Exercise — The material below holds a span beginning at the line with "camera: 30 degrees right, 5 degrees up" and ending at the line with "added: rosquilla (marrón)". Quote that span exactly, both ends included, and only that span.

= = =

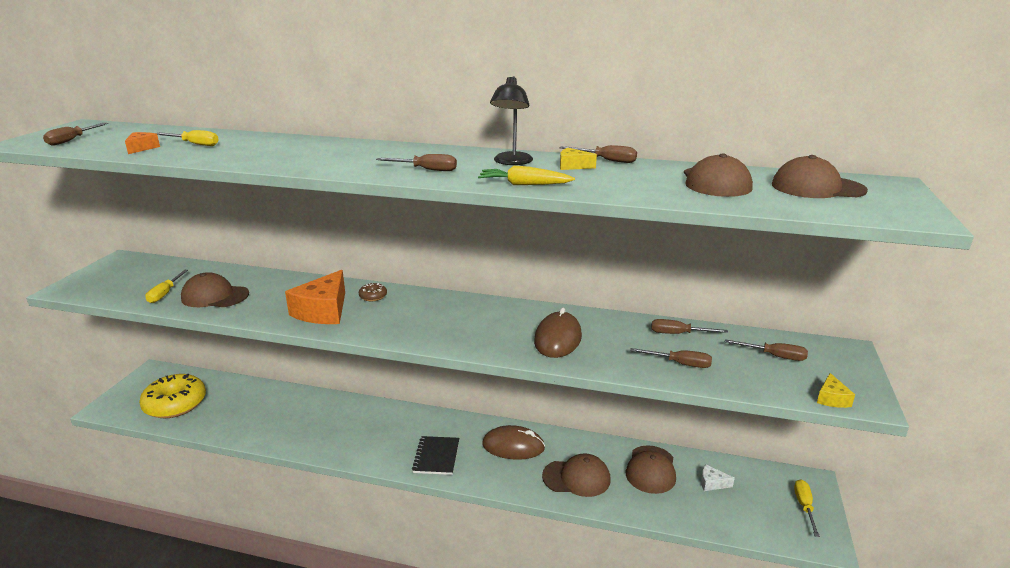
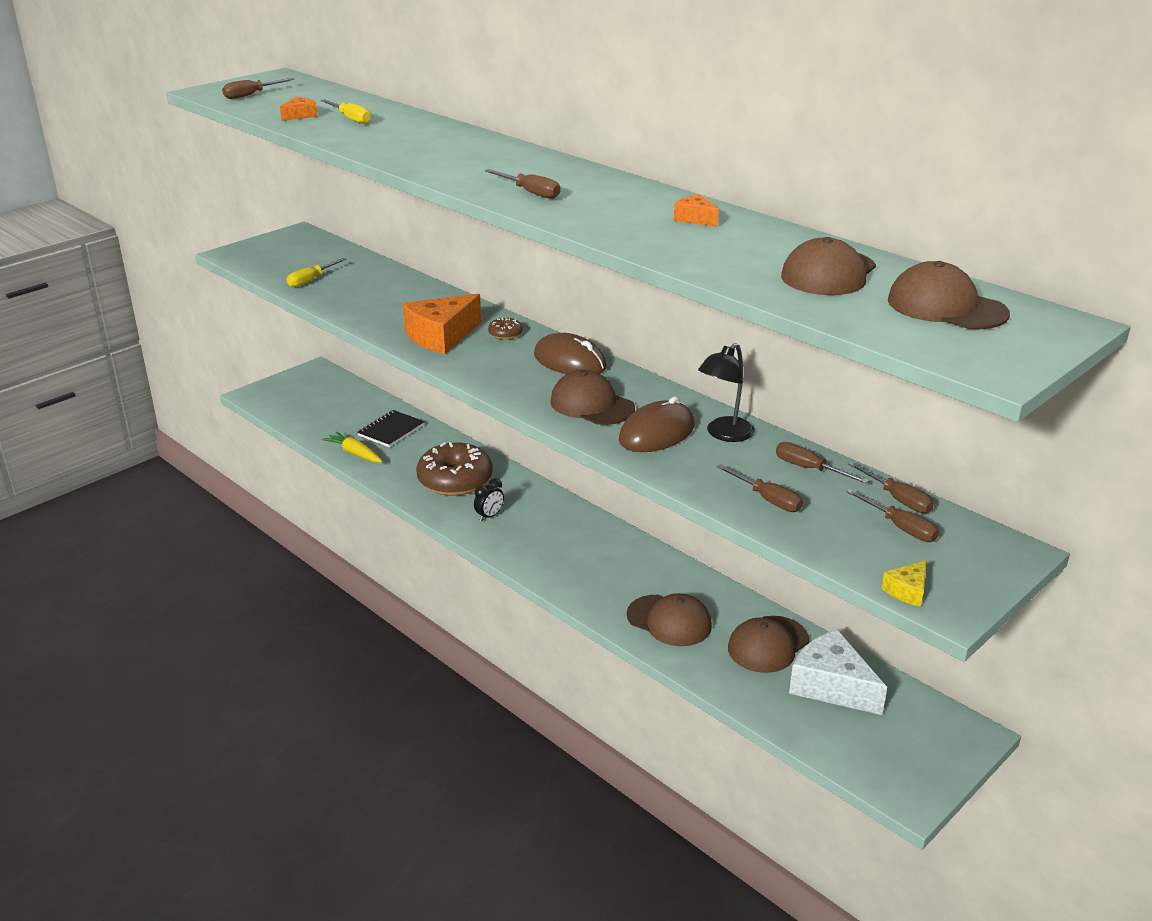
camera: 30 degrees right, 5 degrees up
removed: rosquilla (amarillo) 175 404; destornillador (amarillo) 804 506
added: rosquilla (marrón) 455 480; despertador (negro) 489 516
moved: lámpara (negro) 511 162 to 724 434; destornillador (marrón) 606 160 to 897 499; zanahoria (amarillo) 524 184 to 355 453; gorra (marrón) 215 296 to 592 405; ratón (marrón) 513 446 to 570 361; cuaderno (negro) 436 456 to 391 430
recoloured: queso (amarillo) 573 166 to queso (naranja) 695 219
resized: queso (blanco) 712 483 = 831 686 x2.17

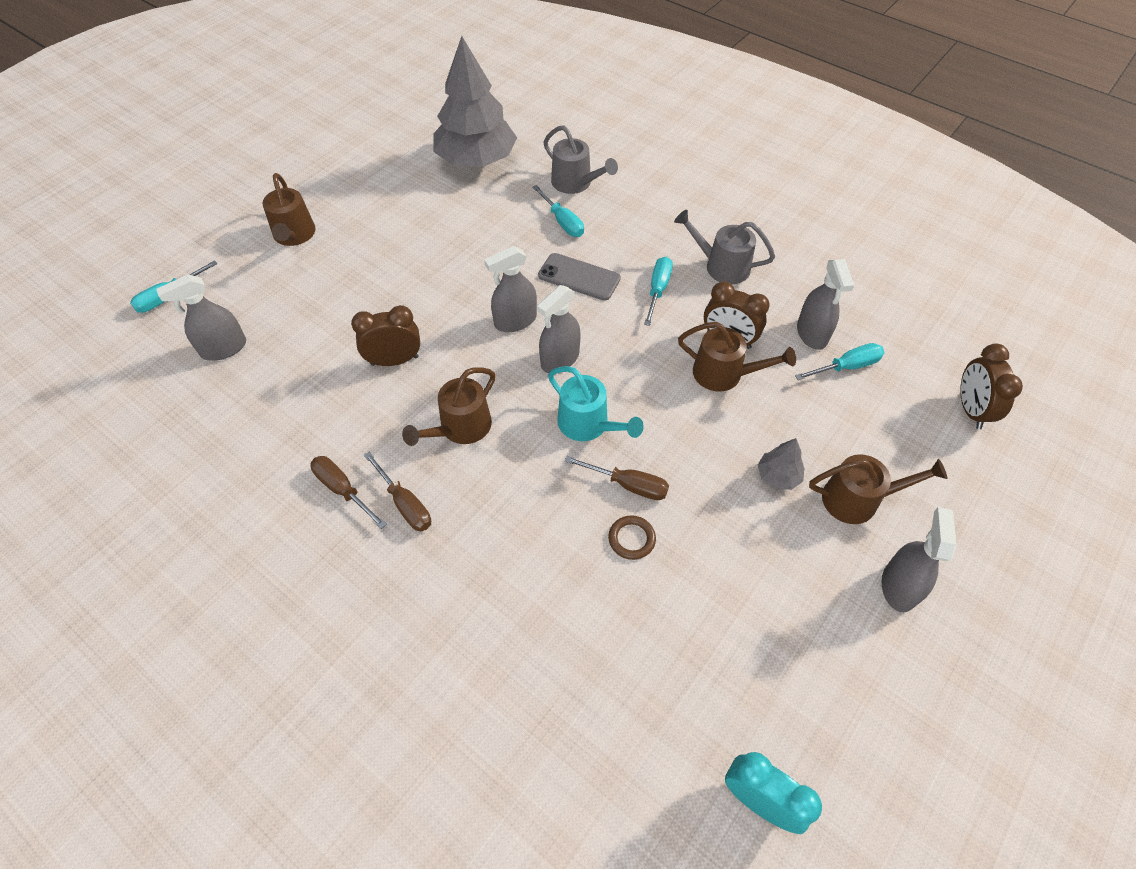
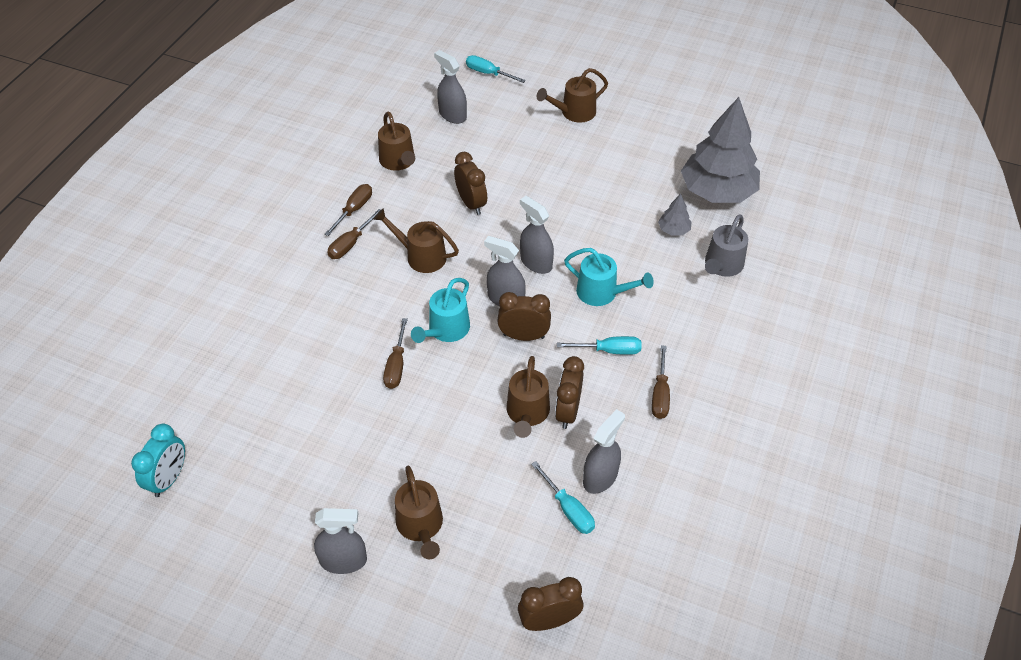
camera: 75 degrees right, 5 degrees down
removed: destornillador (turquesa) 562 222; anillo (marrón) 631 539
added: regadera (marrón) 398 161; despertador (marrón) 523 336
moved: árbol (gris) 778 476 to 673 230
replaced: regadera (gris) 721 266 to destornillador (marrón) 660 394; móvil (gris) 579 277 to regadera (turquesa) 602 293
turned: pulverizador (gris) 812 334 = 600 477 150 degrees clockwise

= = =

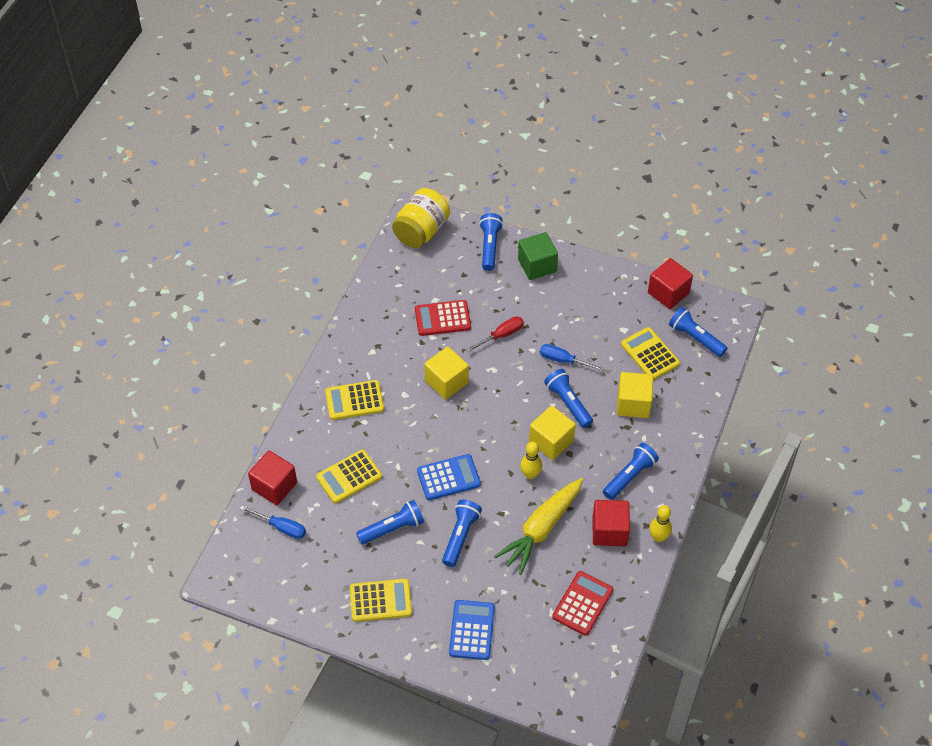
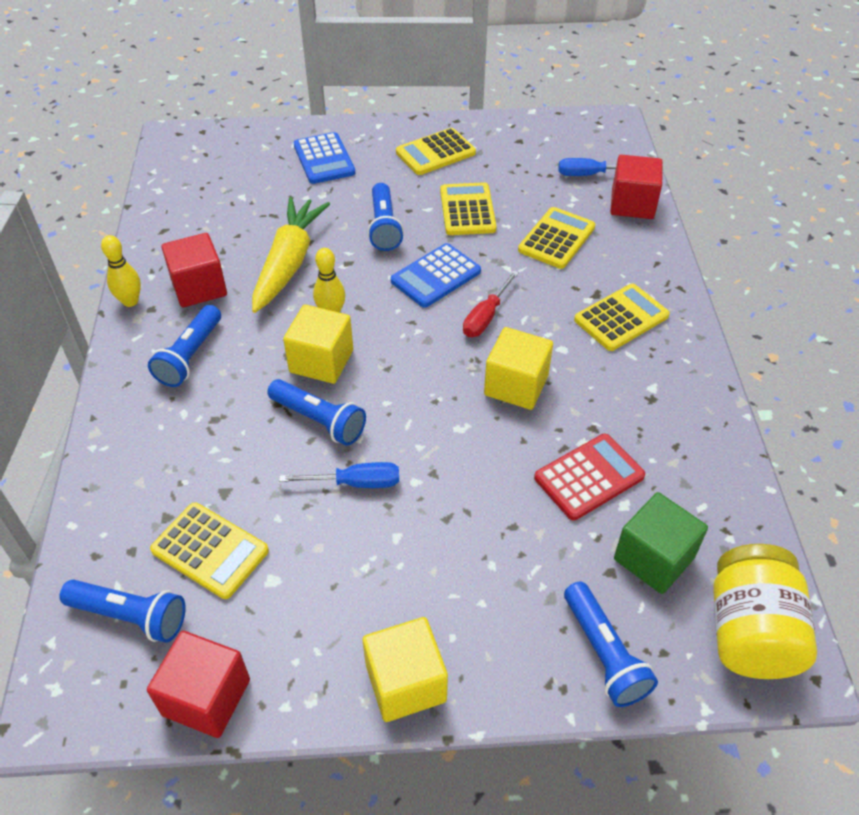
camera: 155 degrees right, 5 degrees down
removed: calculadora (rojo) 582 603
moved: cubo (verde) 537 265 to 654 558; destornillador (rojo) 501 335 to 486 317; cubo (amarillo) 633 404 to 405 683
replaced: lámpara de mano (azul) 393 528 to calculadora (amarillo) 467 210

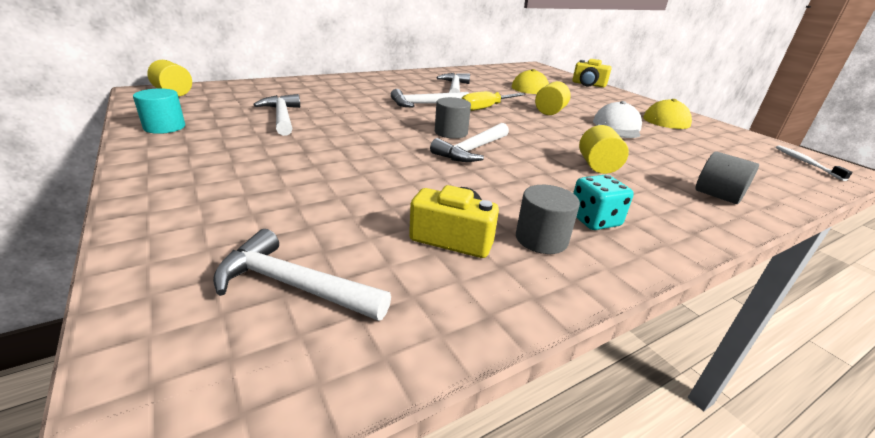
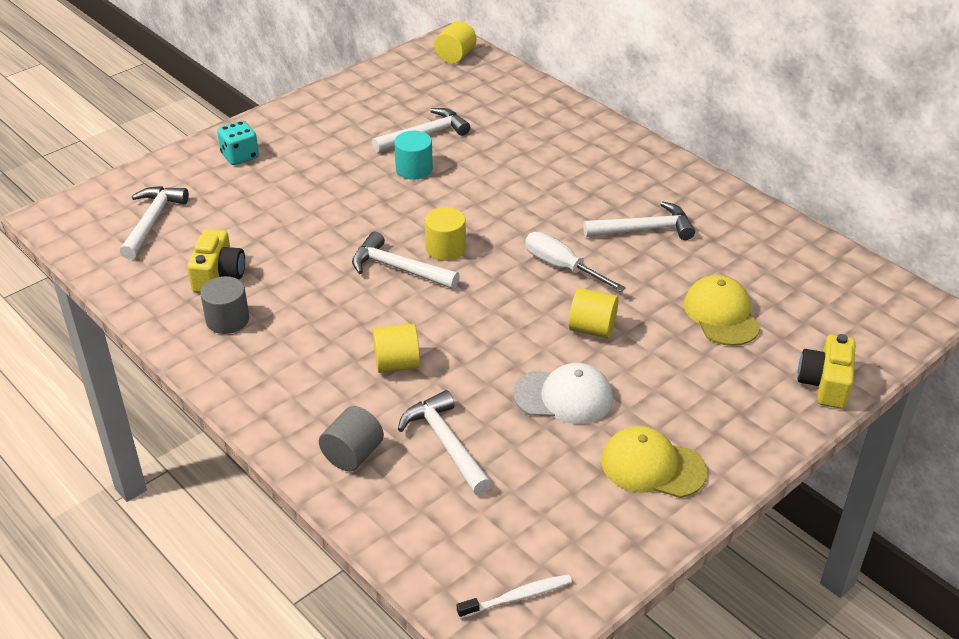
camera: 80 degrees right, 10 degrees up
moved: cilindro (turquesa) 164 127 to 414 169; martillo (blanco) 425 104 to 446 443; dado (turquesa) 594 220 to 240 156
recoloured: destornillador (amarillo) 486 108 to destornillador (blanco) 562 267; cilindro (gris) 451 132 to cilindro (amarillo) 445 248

= = =

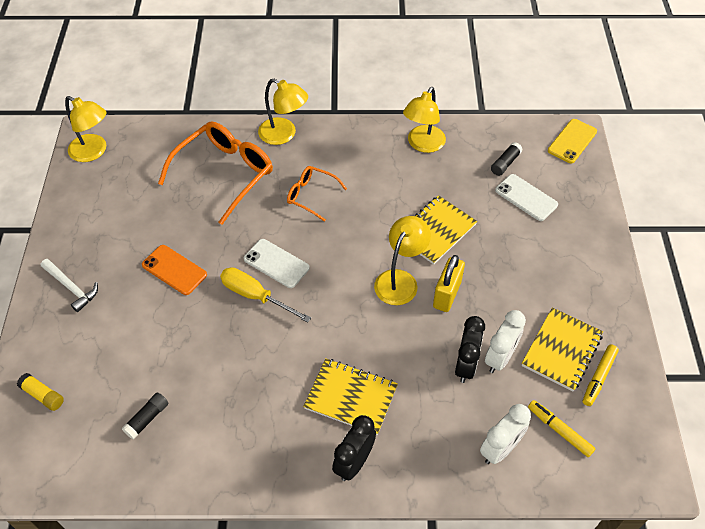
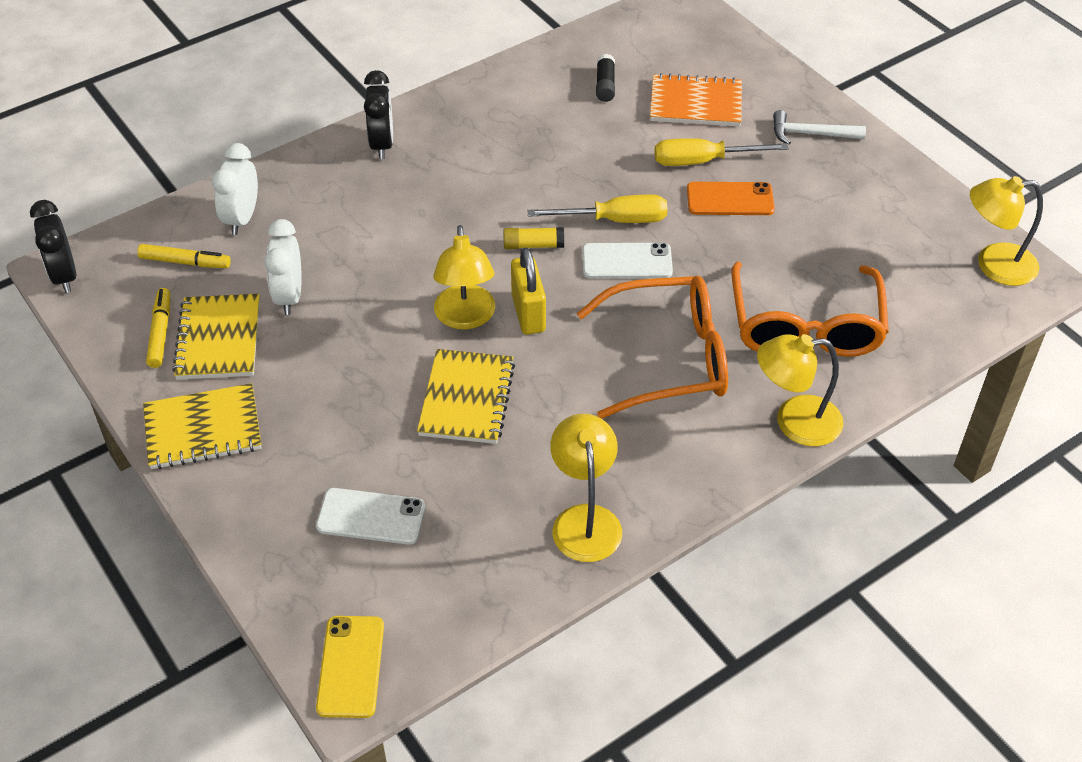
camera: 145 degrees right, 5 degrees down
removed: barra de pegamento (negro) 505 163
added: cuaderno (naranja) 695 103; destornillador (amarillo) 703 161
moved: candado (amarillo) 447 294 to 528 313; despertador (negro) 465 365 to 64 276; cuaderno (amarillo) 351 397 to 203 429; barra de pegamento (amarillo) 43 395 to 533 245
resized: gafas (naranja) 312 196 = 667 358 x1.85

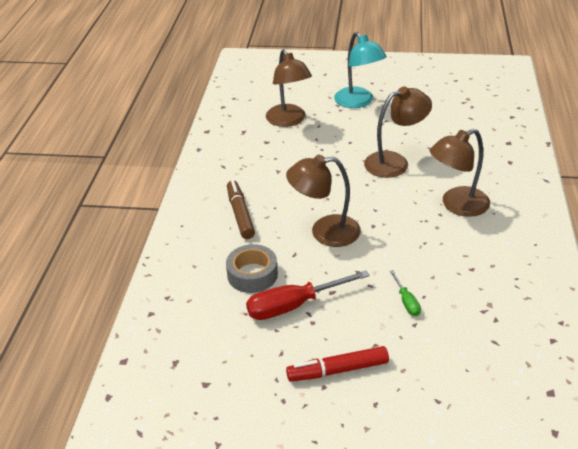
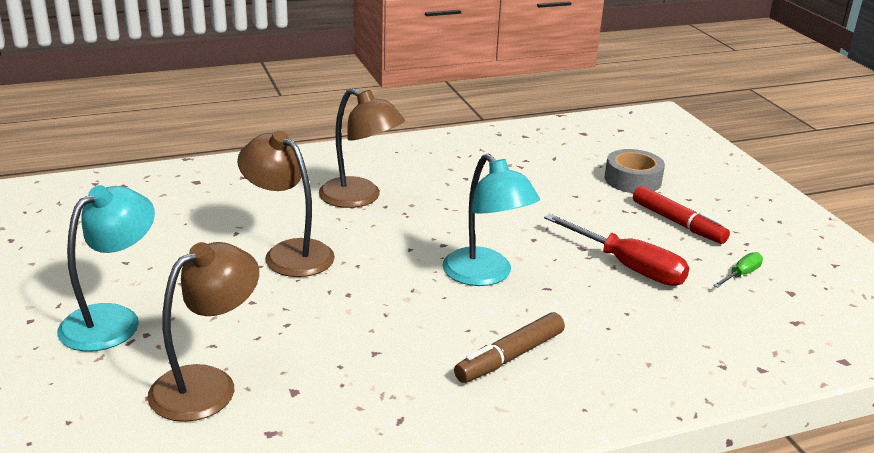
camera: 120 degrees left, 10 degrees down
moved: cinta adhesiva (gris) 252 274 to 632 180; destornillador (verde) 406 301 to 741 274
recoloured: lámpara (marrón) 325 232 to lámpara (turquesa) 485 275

= = =

Response —
camera: 30 degrees right, 5 degrees up
removed: rosquilla (amarillo) 175 404; destornillador (amarillo) 804 506
added: rosquilla (marrón) 455 480; despertador (negro) 489 516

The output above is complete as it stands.